Records contained in a dataset:

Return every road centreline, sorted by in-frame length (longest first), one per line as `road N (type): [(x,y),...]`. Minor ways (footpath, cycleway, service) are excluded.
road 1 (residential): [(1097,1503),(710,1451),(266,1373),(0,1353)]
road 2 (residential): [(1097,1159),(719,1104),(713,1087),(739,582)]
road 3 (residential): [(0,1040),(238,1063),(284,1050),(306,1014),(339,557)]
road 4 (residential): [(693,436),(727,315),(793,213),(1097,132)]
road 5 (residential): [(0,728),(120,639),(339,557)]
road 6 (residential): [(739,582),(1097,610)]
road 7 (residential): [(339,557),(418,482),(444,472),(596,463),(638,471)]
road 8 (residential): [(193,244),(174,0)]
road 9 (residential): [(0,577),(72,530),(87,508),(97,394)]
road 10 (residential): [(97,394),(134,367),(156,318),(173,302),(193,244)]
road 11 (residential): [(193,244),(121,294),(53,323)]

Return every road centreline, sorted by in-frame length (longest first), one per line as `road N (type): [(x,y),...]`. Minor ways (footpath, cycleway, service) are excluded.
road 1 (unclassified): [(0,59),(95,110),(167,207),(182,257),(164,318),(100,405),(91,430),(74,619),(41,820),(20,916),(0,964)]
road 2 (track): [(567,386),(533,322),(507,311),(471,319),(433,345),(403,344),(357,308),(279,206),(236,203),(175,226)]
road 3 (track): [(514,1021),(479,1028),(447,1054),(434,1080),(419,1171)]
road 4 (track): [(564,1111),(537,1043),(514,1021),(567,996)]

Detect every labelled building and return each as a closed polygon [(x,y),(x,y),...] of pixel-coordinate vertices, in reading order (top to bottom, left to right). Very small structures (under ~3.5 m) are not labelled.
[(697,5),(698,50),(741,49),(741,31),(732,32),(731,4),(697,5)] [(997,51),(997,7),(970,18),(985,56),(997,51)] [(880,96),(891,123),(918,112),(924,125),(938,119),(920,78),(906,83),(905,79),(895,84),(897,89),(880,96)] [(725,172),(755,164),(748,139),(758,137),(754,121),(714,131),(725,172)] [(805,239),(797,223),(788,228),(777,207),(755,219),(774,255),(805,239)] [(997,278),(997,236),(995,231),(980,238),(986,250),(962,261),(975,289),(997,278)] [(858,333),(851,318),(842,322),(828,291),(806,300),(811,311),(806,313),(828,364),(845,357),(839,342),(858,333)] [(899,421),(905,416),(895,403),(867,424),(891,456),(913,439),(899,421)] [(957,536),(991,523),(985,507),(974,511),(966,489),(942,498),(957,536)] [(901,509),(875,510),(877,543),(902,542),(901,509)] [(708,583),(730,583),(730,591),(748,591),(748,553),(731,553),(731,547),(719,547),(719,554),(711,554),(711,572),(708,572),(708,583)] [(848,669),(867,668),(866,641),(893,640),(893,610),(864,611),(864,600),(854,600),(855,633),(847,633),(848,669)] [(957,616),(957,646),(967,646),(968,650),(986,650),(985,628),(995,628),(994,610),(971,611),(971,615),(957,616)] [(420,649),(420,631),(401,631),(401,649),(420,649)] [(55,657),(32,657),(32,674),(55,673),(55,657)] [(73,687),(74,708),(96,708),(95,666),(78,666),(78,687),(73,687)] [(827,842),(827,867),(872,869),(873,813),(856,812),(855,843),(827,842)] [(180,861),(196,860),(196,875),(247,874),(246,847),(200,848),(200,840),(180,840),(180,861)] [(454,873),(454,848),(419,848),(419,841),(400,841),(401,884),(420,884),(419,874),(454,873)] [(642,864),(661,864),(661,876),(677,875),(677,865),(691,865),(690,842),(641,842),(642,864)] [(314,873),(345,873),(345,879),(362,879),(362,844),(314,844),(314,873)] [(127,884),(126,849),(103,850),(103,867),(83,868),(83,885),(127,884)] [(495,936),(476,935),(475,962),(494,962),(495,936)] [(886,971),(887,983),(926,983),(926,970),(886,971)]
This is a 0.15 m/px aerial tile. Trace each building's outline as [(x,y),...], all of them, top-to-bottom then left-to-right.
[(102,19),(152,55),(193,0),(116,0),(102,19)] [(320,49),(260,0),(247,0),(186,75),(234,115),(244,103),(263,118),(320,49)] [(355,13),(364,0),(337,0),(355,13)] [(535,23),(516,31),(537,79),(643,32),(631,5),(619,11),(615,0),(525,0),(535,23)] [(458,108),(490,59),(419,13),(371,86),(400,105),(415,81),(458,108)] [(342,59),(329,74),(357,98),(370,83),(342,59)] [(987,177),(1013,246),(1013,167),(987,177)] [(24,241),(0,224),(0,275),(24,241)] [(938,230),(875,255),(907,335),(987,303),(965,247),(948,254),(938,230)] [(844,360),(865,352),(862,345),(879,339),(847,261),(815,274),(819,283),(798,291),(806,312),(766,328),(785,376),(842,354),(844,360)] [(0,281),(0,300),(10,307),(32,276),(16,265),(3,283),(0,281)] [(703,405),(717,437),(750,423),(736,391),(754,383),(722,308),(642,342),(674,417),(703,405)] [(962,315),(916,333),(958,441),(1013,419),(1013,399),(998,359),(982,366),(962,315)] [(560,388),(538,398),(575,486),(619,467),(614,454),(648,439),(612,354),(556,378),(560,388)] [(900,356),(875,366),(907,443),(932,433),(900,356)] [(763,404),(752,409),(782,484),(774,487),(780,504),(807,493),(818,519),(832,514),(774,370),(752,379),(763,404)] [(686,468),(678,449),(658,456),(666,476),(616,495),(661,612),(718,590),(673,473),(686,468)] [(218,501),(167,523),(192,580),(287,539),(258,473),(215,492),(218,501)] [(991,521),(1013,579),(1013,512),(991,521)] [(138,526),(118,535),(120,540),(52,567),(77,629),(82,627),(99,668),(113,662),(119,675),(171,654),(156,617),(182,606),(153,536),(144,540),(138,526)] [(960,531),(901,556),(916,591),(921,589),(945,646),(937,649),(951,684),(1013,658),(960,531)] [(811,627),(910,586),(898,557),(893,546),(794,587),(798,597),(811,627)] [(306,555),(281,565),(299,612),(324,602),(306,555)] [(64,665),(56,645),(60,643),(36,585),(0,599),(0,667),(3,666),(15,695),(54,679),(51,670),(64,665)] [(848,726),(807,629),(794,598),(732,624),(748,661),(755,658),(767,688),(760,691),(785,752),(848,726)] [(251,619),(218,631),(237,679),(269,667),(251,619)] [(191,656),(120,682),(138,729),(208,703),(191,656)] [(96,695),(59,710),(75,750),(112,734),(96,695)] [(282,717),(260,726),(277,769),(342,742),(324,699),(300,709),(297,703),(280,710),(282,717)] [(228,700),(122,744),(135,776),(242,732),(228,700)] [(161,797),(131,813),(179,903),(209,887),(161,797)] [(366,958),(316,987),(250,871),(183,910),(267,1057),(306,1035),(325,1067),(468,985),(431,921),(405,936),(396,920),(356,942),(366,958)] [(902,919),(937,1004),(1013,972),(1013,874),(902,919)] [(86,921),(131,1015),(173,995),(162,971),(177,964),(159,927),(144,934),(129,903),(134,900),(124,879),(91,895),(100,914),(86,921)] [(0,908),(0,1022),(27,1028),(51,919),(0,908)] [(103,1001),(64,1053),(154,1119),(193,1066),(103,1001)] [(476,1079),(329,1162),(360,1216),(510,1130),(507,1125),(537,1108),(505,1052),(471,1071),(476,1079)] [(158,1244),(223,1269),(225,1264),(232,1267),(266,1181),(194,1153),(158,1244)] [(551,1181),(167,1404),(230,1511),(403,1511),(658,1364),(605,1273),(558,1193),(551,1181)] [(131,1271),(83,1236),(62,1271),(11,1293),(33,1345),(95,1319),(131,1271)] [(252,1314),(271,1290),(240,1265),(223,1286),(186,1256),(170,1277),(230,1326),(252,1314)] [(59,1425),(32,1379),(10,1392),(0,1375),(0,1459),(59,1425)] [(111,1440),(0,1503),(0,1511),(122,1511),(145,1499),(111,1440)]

§ WHAT YOU HAVE TO DO:
Find the word "track" in the entries and show each line where it is found.

§ ANSWER BELOW:
road 2 (track): [(567,386),(533,322),(507,311),(471,319),(433,345),(403,344),(357,308),(279,206),(236,203),(175,226)]
road 3 (track): [(514,1021),(479,1028),(447,1054),(434,1080),(419,1171)]
road 4 (track): [(564,1111),(537,1043),(514,1021),(567,996)]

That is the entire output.